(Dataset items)
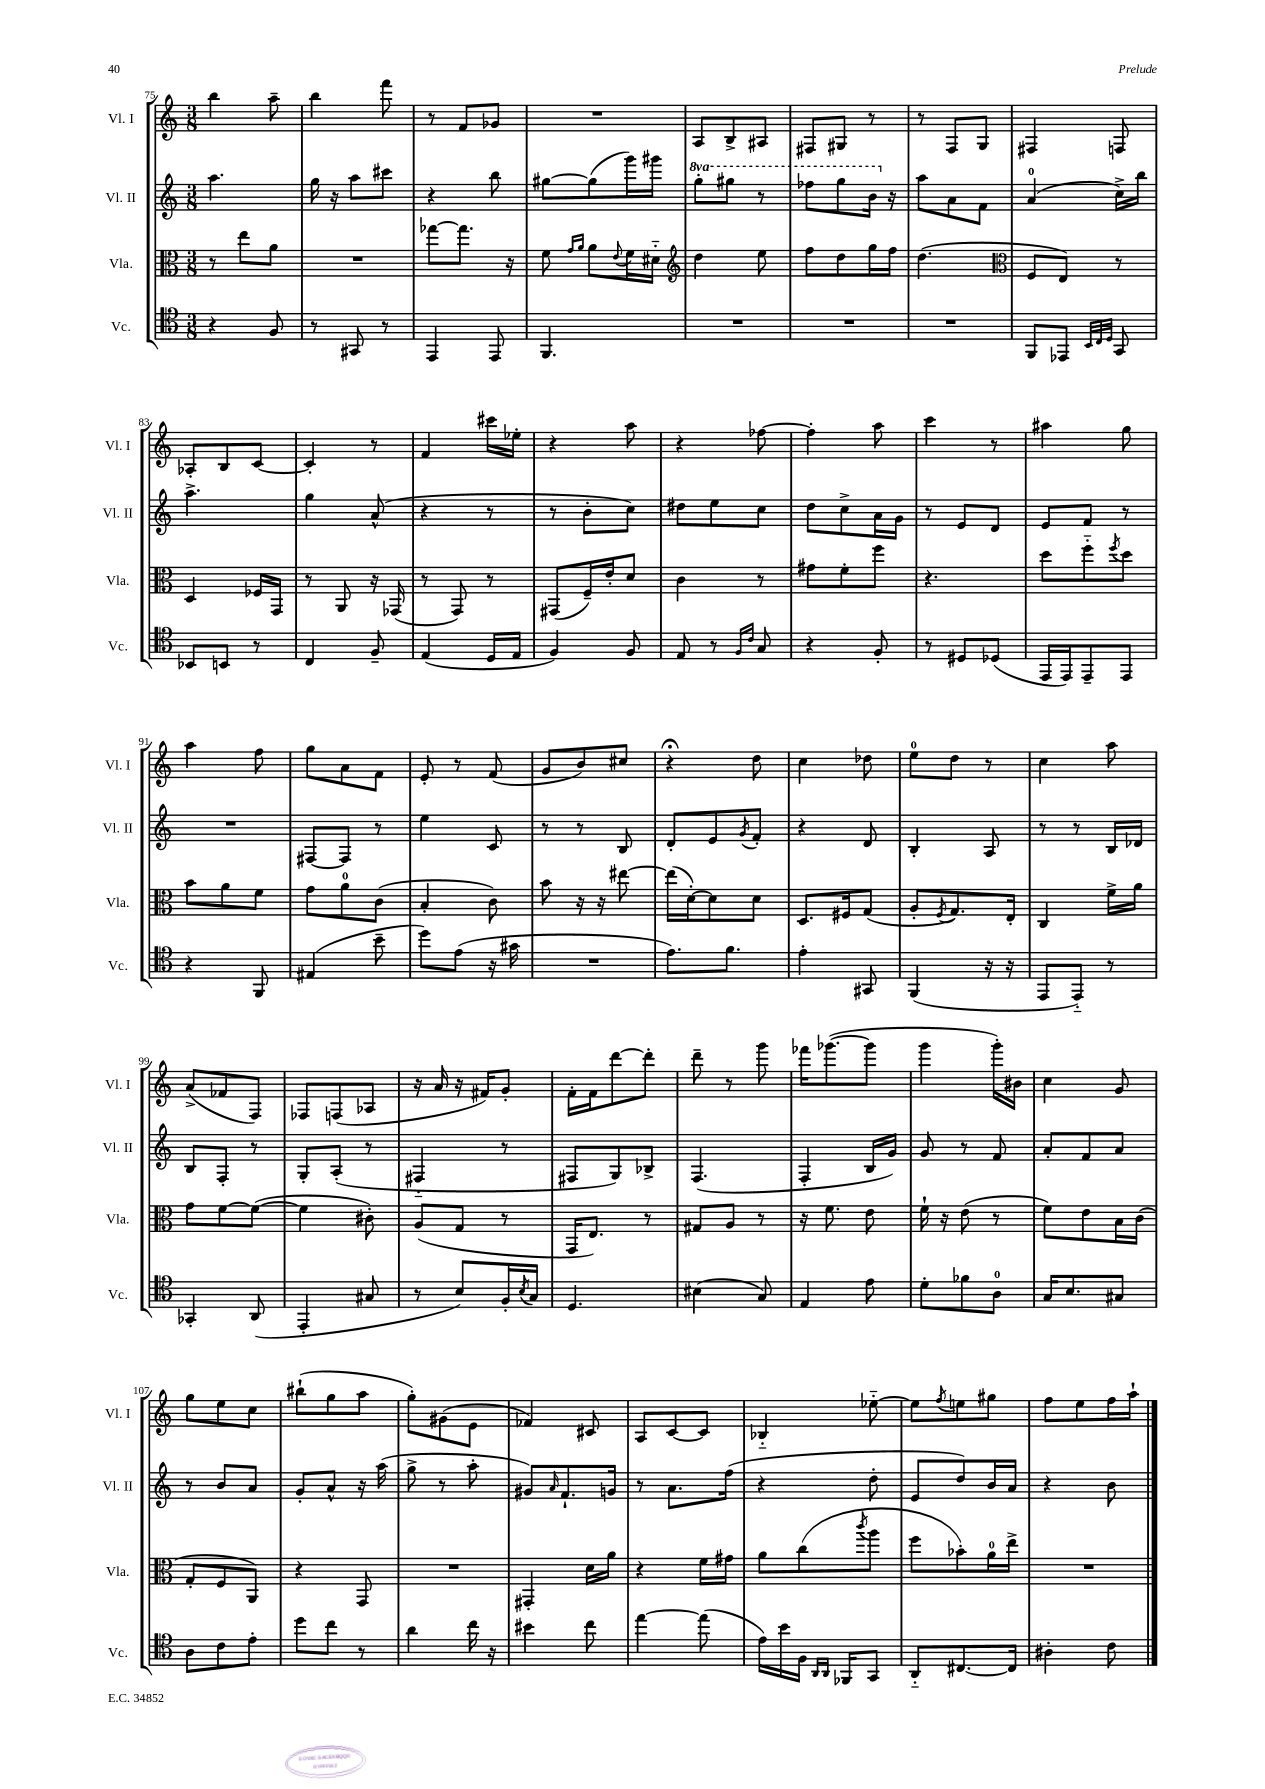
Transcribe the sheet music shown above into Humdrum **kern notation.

**kern	**kern	**kern	**kern
*staff4	*staff3	*staff2	*staff1
*clefC4	*clefC3	*clefG2	*clefG2
*k[]	*k[]	*k[]	*k[]
*M3/8	*M3/8	*M3/8	*M3/8
4r	8r	4.aa	4bb
.	8ee	.	.
8F	8a	.	8aa~
=	=	=	=
8r	4.r	16gg	4bb
.	.	16r	.
8GG#	.	8aa	.
8r	.	8ccc#	8fff
=	=	=	=
4EE	[8gg-	4r	8r
.	8.gg-]	.	8f
8EE	.	8bb	8g-
.	16r	.	.
=	=	=	=
4.FF	8f	[8gg#	4.r
.	16qqg	.	.
.	16qqa	.	.
.	8a	(8gg#]	.
.	8qqe	.	.
.	16f	16ggg)	.
.	16d#'~	16ggg#	.
=	=	=	=
*	*clefG2	*	*
4.r	4dd	8ggg'	8A
.	.	8ggg#	8B^
.	8ee	8r	8A#
=	=	=	=
4.r	8ff	8fff-	8F#
.	8dd	8ggg	8G#
.	16gg	16bb	8r
.	16ff	16r	.
=	=	=	=
4.r	(4.dd	8aa	8r
.	.	8a	8F
.	.	8f	8G
=	=	=	=
*	*clefC3	*	*
8FF	8F	(4a	4F#
8EE-	8E)	.	.
32qqBB	.	.	.
32qqC	.	.	.
32qqD	.	.	.
8GG	8r	16cc^)	8F
.	.	16bb	.
=	=	=	=
8BB-	4D	4.aa^	8A-'
8BB	.	.	8B
8r	16F-	.	[8c
.	16GG	.	.
=	=	=	=
4C	8r	4gg	4c']
.	8AA	.	.
8F~	16r	(8a^^	8r
.	(16GG-	.	.
=	=	=	=
(4E	8r	4r	4f
.	8GG)	.	.
16D	8r	8r	16ccc#
16E	.	.	16ee-'
=	=	=	=
4F)	(8GG#	8r	4r
.	16F~)	8b'	.
.	16e'	.	.
8F	8d	8cc)	8aa
=	=	=	=
8E	4c	8dd#	4r
8r	.	8ee	.
16qqF	.	.	.
16qqc	.	.	.
8G	8r	8cc	[8ff-
=	=	=	=
4r	8g#	8dd	4ff-']
.	8f'	8cc^	.
8F'	8ff	16a	8aa
.	.	16g	.
=	=	=	=
8r	4.r	8r	4ccc
8D#	.	8e	.
(8D-	.	8d	8r
=	=	=	=
16EE	8dd	8e	4aa#
16EE)	.	.	.
8EE~	8ff'~	8f	.
.	8qff	.	.
8EE	8dd	8r	8gg
=	=	=	=
4r	8b	4.r	4aa
.	8a	.	.
8FF	8f	.	8ff
=	=	=	=
(4E#	8g	[8F#	8gg
.	8a	8F#]	8a
8b~	(8c	8r	8f
=	=	=	=
8dd)	4B'	4ee	8e'
(8e	.	.	8r
16r	8c)	8c	(8f
16g#	.	.	.
=	=	=	=
4.r	8b	8r	8g
.	16r	8r	8b)
.	16r	.	.
.	[8ee#	8B	8cc#
=	=	=	=
8.e)	(16ee#]	8d'	4r;
.	[16d')	.	.
.	8d]	8e	.
8.f	.	.	.
.	.	8qg	.
.	8d	8f'	8dd
=	=	=	=
4e'	8.D	4r	4cc
.	16F#	.	.
8GG#	(8G	8d	8dd-
=	=	=	=
(4FF	8A'	4B'	8ee
.	8qF	.	.
.	8.G)	.	8dd
16r	.	8A	8r
16r	16E'	.	.
=	=	=	=
8EE	4C	8r	4cc
8EE'~)	.	8r	.
8r	16f^	16B	8aa
.	16a	16d-	.
=	=	=	=
4GG-'	8g	8B	(8a^
.	[8f	8F'	8f-
(8AA	(8f_	8r	8F)
=	=	=	=
4EE'	4f]	8G'	8F-
.	.	(8A'	(8F
8G#	8c#')	8r	8A-
=	=	=	=
8r	(8A	4F#'~	16r
.	.	.	16a
8B)	8G	.	16r
.	.	.	16f#)
16F'	8r	8r	8g'
8qB	.	.	.
16G	.	.	.
=	=	=	=
4.D	16GG	8F#	16f'
.	8.E)	.	16f
.	.	8G)	[8ddd
.	8r	8B-^	8ddd']
=	=	=	=
(4B#	8G#	(4.F	8ddd~
.	8A	.	8r
8G)	8r	.	8ggg
=	=	=	=
4E	16r	4F'	16fff-
.	8.f	.	([8.ggg-
8e	8e	16B	8ggg-]
.	.	16g)	.
=	=	=	=
8d'	16f`	8g	4ggg
.	16r	.	.
8f-	(8e	8r	.
8A	8r	8f	16ggg')
.	.	.	16b#
=	=	=	=
16G	8f)	8a'	4cc
8.B	.	.	.
.	8e	8f	.
8G#	16B	8a	8g
.	(16c	.	.
=	=	=	=
8A	8G'	8r	8gg
8c	8F	8b	8ee
8e'	8AA)	8a	8cc
=	=	=	=
8dd	4r	8g'	(8bb#`
8cc	.	8a^^	8gg
8r	8GG	16r	8aa
.	.	(16aa	.
=	=	=	=
4a	4.r	8gg^	8gg')
.	.	8r	(8g#
16cc	.	8aa'	8e
16r	.	.	.
=	=	=	=
4b#	4GG#'	8g#)	4f-)
.	.	16qqa	.
.	.	8.f`	.
8cc	16d	.	8c#
.	16a	16g	.
=	=	=	=
[4ee	4r	8r	8A
.	.	8.a	[8c
(8ee]	16f	.	8c]
.	16g#	(16ff	.
=	=	=	=
16e)	8a	4r	4B-'~
16b	.	.	.
16F	(8cc	.	.
16qqAA	.	.	.
16qqAA	.	.	.
16FF-	.	.	.
.	8qccc	.	.
8GG	8aa	8dd'	[8ee-'~
=	=	=	=
8AA'~	8ff	8e	8ee-]
.	.	.	8qff
[8.C#	8b-')	8dd)	8ee
.	16a	16b	8gg#
16C#]	16ee^	16a	.
=	=	=	=
4A#'	4.r	4r	8ff
.	.	.	8ee
8c	.	8b	16ff
.	.	.	16aa`
==	==	==	==
*-	*-	*-	*-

## [Task directions]
Pull out every line of the listing above that contains the string "kern", matching its case exactly, and copy those lines as they appear.

## [Response to the task]
Transcribe the sheet music shown above into Humdrum **kern notation.
**kern	**kern	**kern	**kern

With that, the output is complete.